WORK INSTRUCTION: The full set of entries is to be printed exactly, with pictures excluded.

RECORD EXTRACTS:
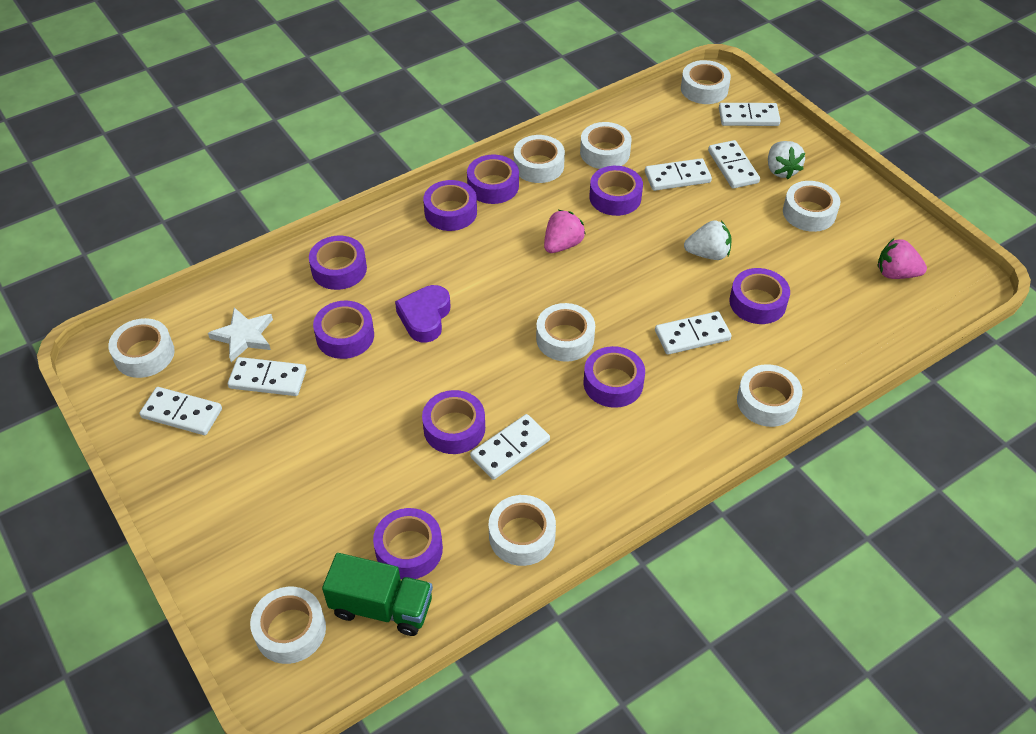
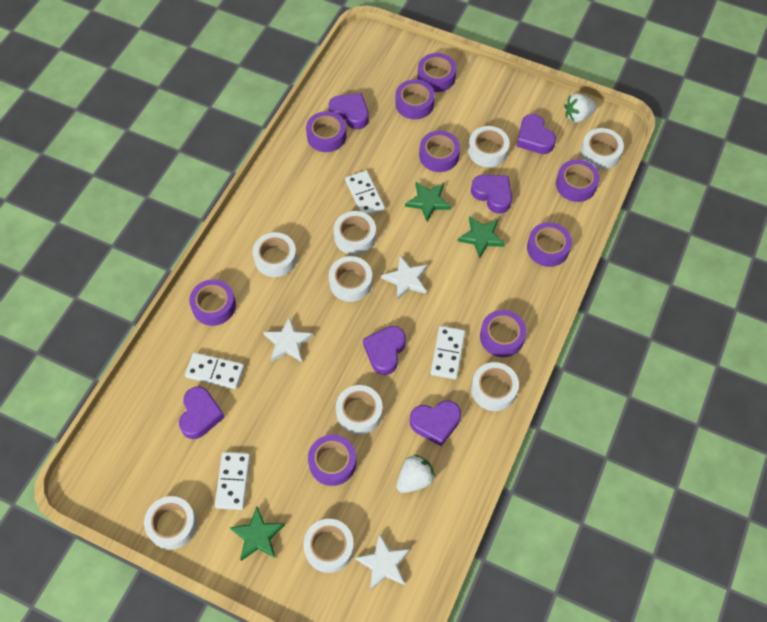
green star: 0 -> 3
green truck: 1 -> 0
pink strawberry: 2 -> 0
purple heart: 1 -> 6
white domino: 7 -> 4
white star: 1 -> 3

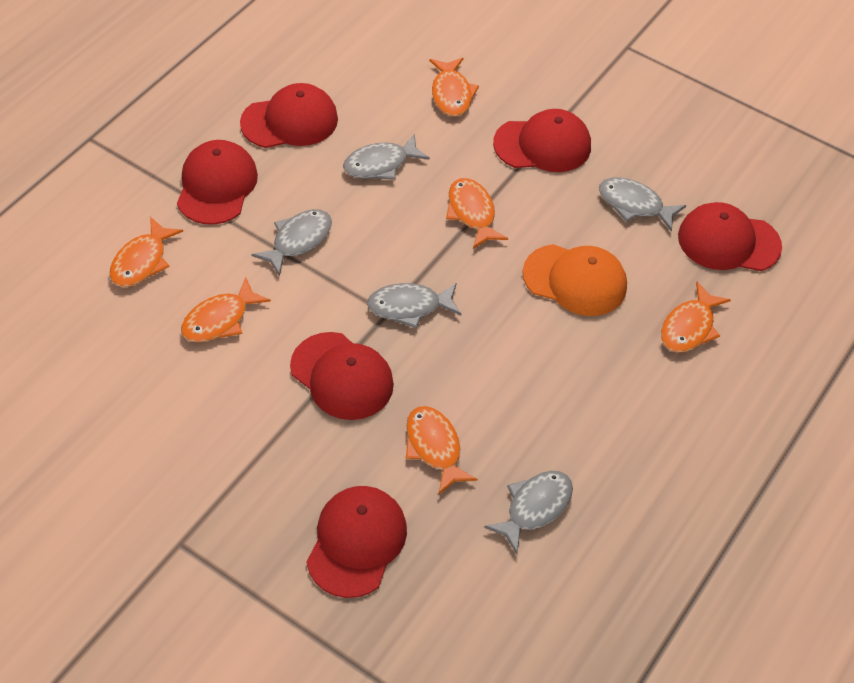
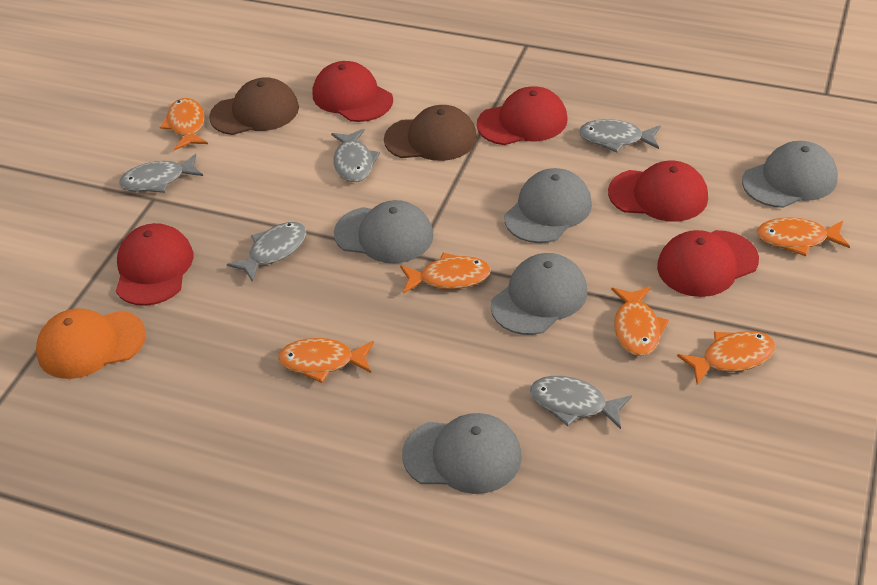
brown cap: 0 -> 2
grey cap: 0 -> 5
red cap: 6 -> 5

SOLUTION:
green star: 0 -> 3
green truck: 1 -> 0
pink strawberry: 2 -> 0
purple heart: 1 -> 6
white domino: 7 -> 4
white star: 1 -> 3

brown cap: 0 -> 2
grey cap: 0 -> 5
red cap: 6 -> 5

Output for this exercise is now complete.